(Entries taken from a collection)
□ □ □

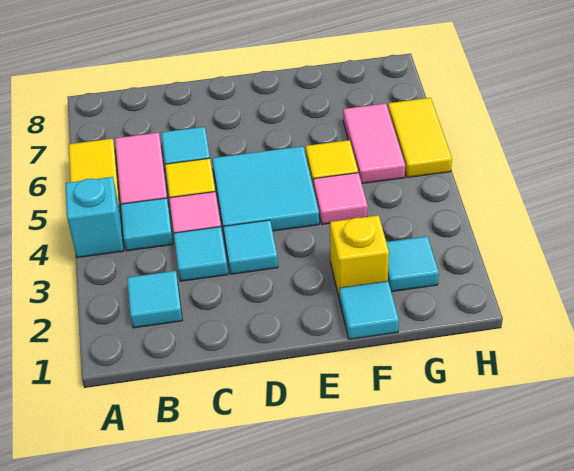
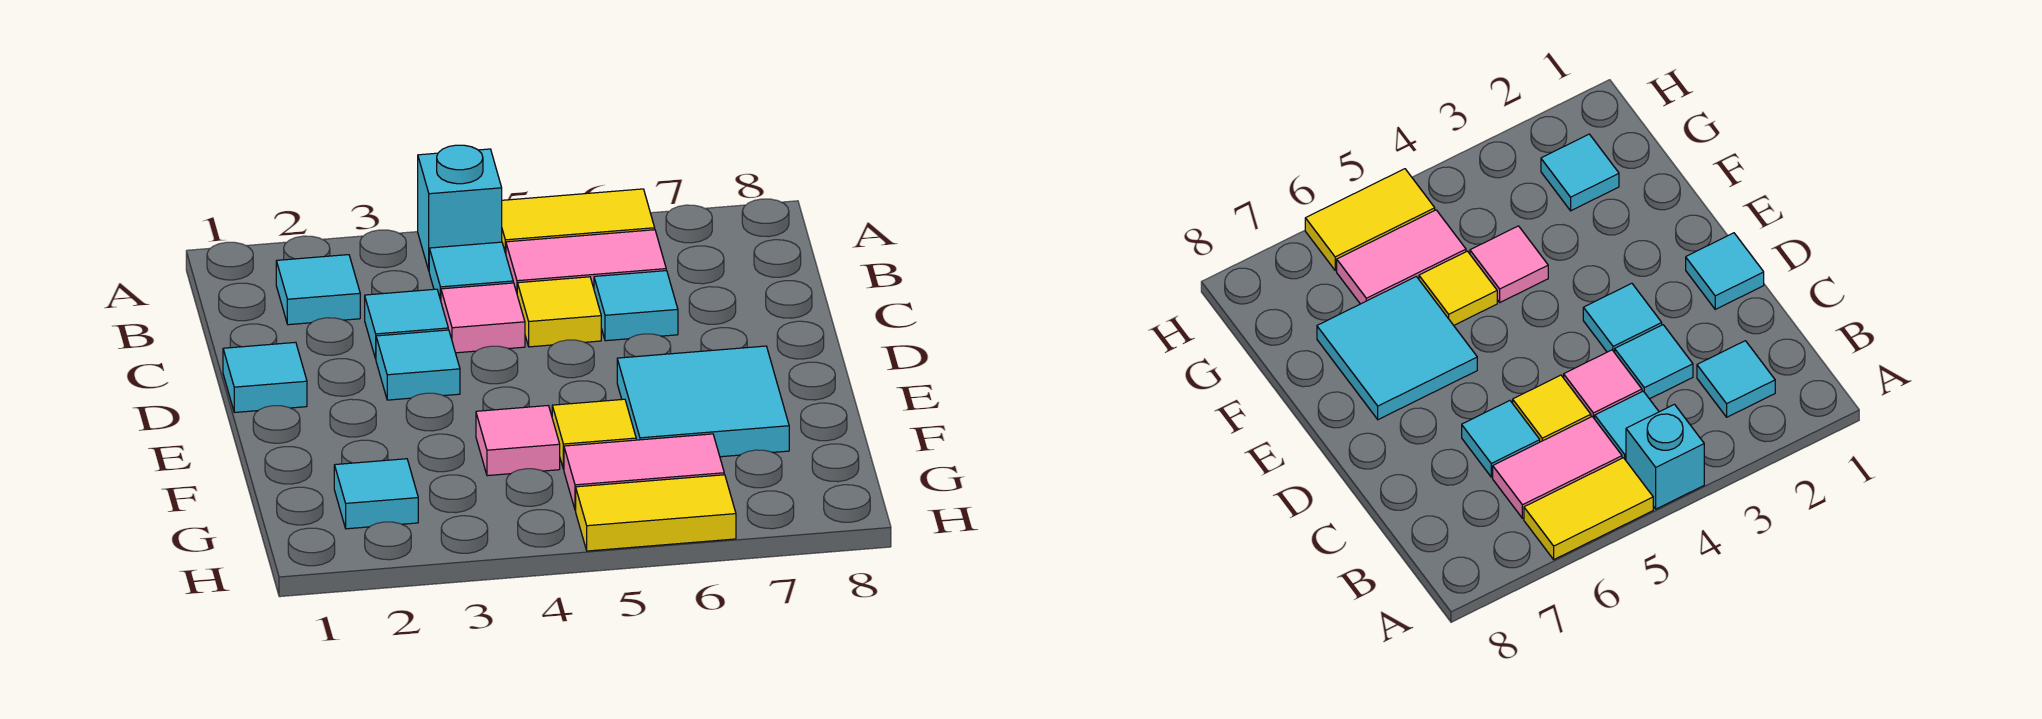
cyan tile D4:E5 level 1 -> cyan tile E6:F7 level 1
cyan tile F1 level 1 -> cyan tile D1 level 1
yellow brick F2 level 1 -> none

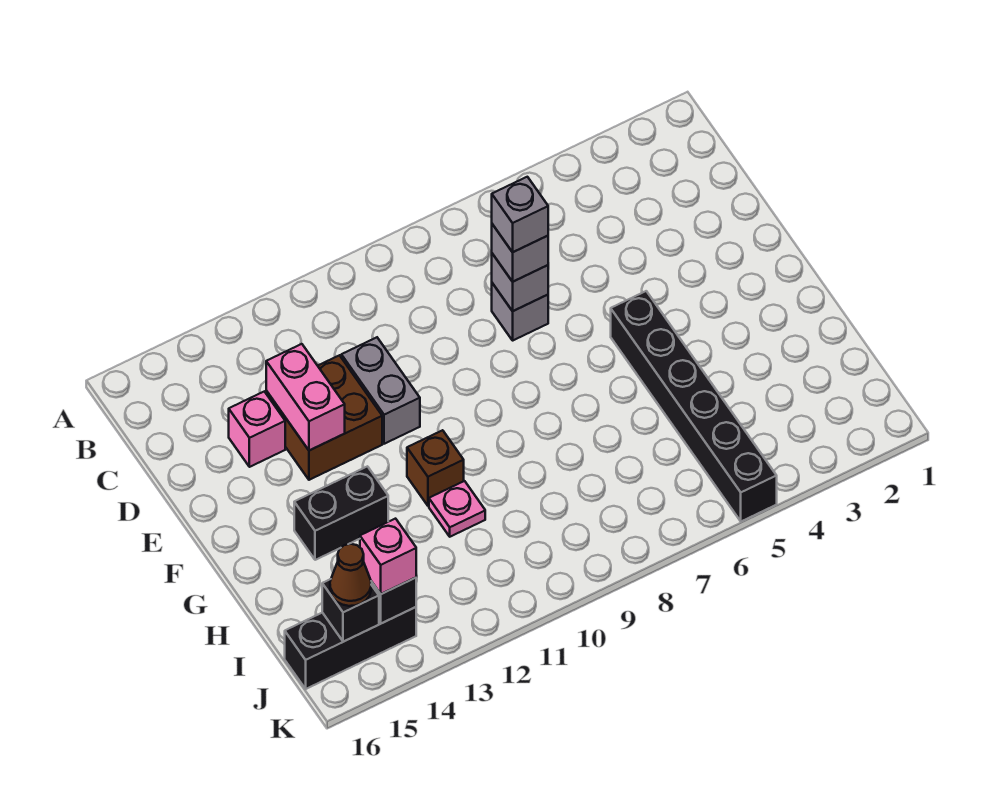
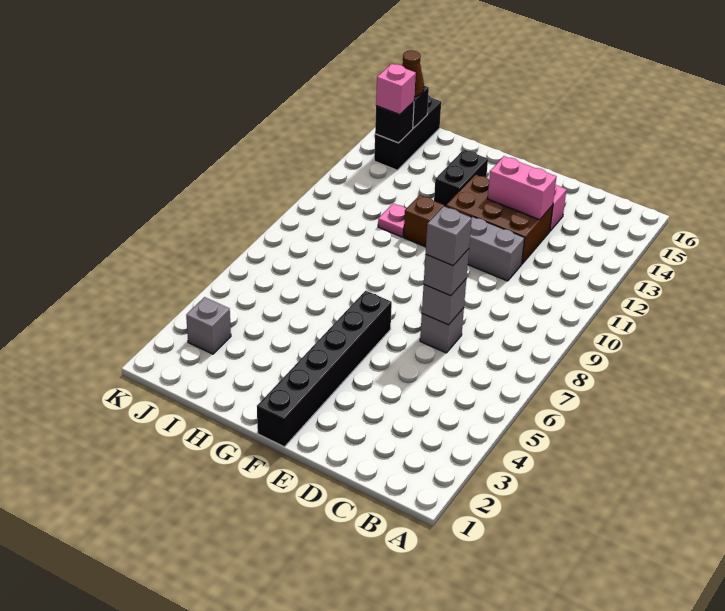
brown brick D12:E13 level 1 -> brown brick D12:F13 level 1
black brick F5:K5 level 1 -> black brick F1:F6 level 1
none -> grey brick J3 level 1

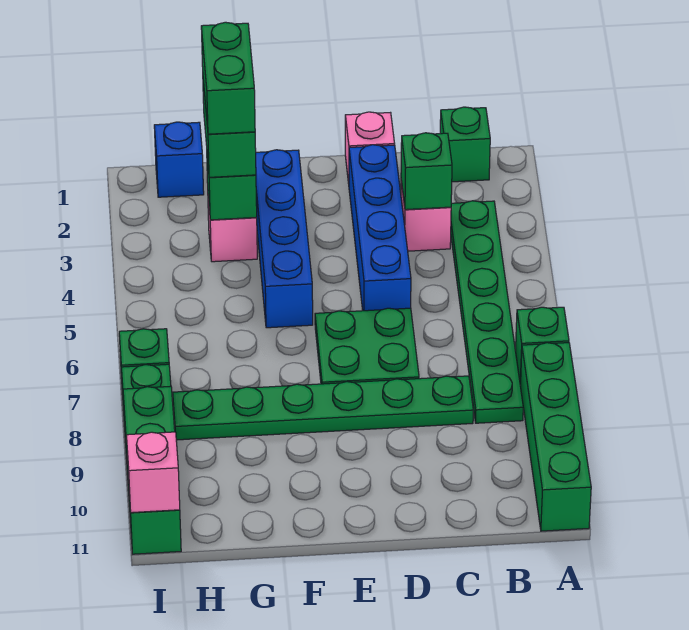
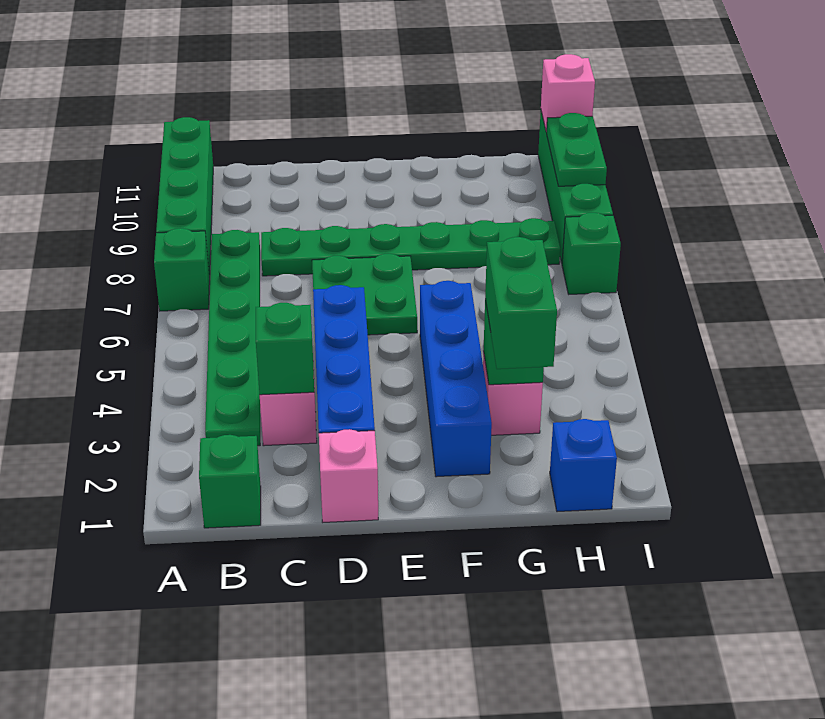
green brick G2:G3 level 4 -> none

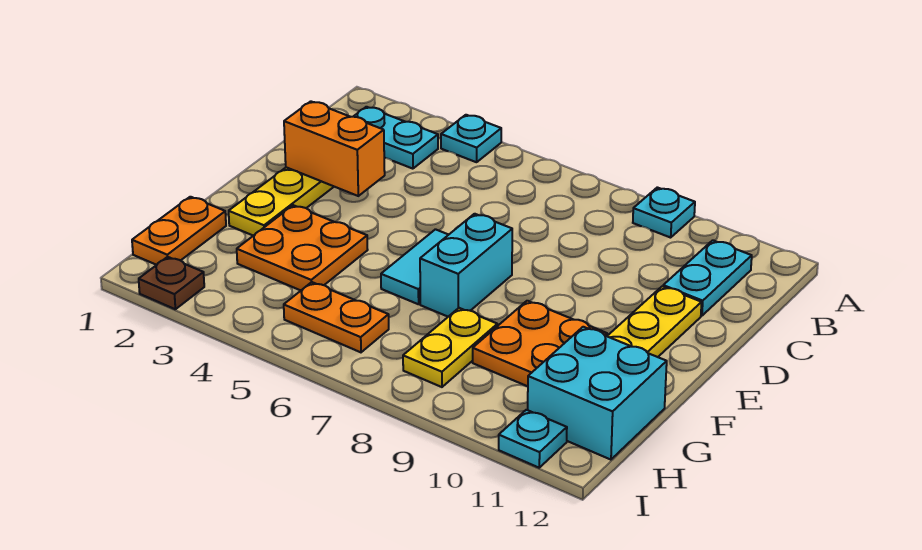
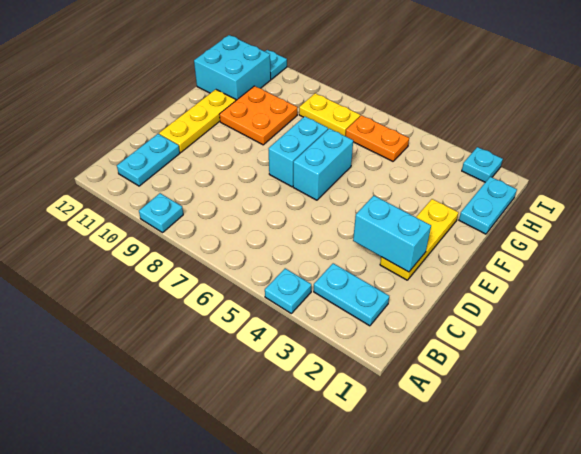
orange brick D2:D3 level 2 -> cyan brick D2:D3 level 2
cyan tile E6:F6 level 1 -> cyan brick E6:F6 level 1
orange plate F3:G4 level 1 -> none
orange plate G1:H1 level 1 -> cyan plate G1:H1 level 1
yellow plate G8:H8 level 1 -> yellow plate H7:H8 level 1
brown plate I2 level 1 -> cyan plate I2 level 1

□ □ □

Without the pictures, give again exactly the lines above starting at the line containing "none -> grey brick J3 level 1" and ending at the line containing "orange plate F3:G4 level 1 -> none".

none -> grey brick J3 level 1

green brick G2:G3 level 4 -> none

orange brick D2:D3 level 2 -> cyan brick D2:D3 level 2
cyan tile E6:F6 level 1 -> cyan brick E6:F6 level 1
orange plate F3:G4 level 1 -> none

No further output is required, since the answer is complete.